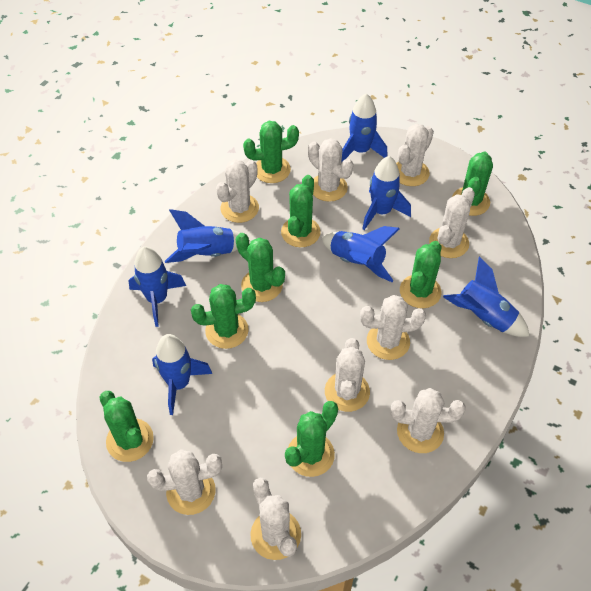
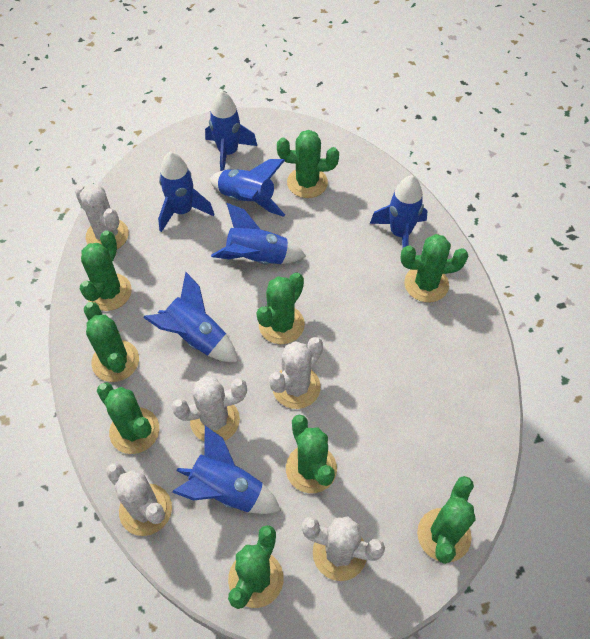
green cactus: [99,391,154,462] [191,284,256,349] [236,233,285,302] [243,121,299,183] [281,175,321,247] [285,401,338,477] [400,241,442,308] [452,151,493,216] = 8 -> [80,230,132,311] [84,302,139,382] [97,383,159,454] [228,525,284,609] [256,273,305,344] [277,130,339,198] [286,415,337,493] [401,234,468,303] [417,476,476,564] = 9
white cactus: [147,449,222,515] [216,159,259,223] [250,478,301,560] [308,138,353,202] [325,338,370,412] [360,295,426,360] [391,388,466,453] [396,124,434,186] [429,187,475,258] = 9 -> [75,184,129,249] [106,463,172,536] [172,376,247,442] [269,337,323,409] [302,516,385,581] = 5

==

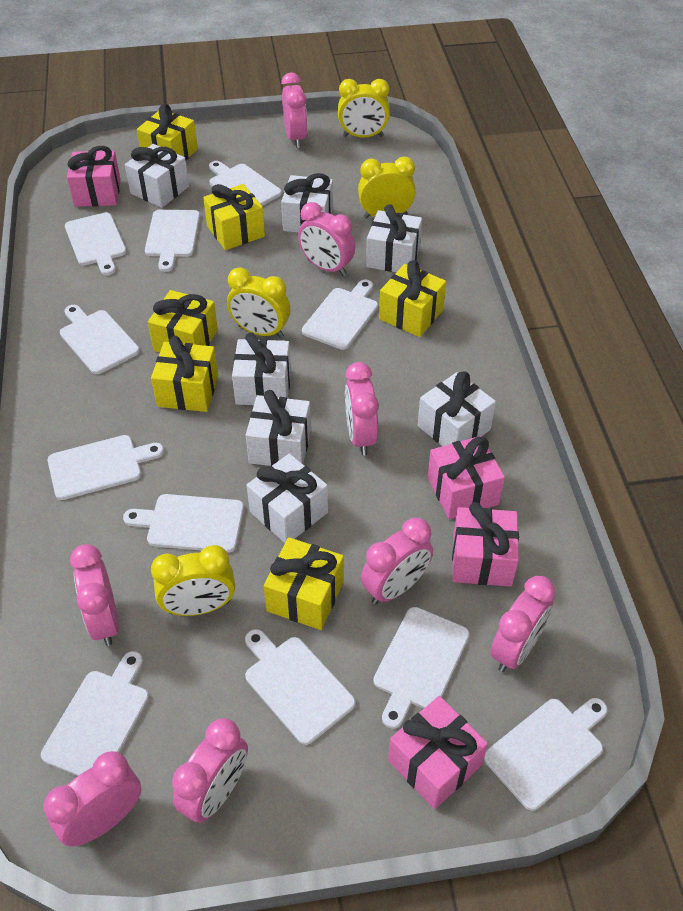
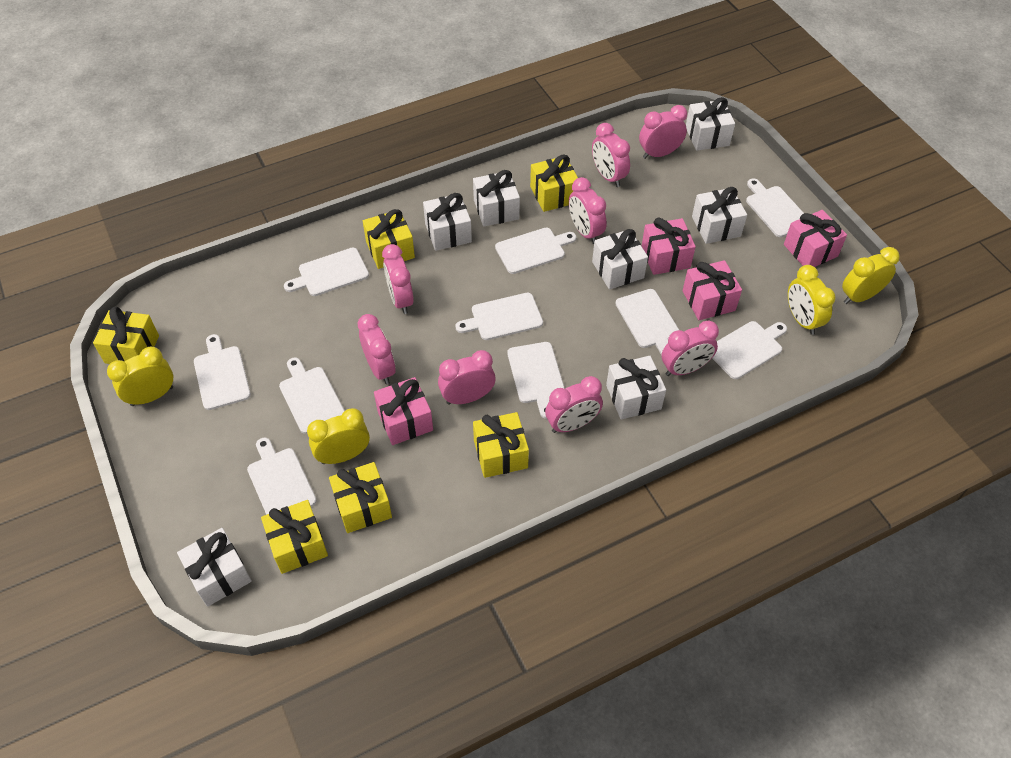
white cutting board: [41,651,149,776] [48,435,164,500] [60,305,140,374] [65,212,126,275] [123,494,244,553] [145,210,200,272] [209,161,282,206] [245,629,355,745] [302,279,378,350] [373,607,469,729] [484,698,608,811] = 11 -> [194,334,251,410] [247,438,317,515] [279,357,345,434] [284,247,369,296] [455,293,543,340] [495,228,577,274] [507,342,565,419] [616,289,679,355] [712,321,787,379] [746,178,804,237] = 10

* * *

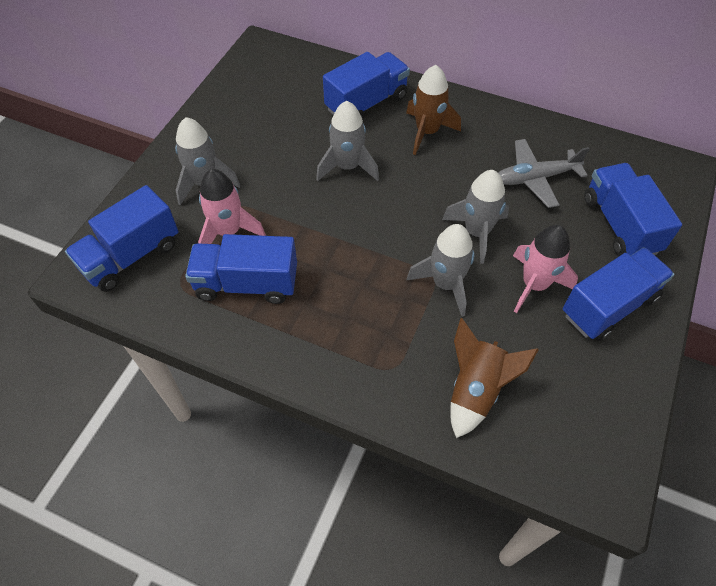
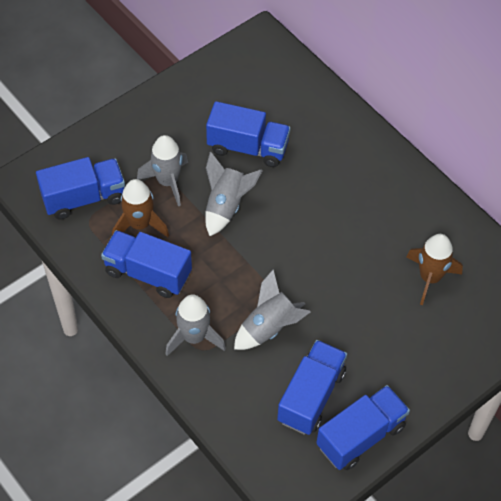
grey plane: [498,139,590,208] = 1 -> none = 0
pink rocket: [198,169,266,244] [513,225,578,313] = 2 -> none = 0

● **AIM OF THE EXERCISE**
The lines to return are those in the material above that hold "white".

● **WRITTEN ANSWER**
white cactus: [147,449,222,515] [216,159,259,223] [250,478,301,560] [308,138,353,202] [325,338,370,412] [360,295,426,360] [391,388,466,453] [396,124,434,186] [429,187,475,258] = 9 -> [75,184,129,249] [106,463,172,536] [172,376,247,442] [269,337,323,409] [302,516,385,581] = 5
white cutting board: [41,651,149,776] [48,435,164,500] [60,305,140,374] [65,212,126,275] [123,494,244,553] [145,210,200,272] [209,161,282,206] [245,629,355,745] [302,279,378,350] [373,607,469,729] [484,698,608,811] = 11 -> [194,334,251,410] [247,438,317,515] [279,357,345,434] [284,247,369,296] [455,293,543,340] [495,228,577,274] [507,342,565,419] [616,289,679,355] [712,321,787,379] [746,178,804,237] = 10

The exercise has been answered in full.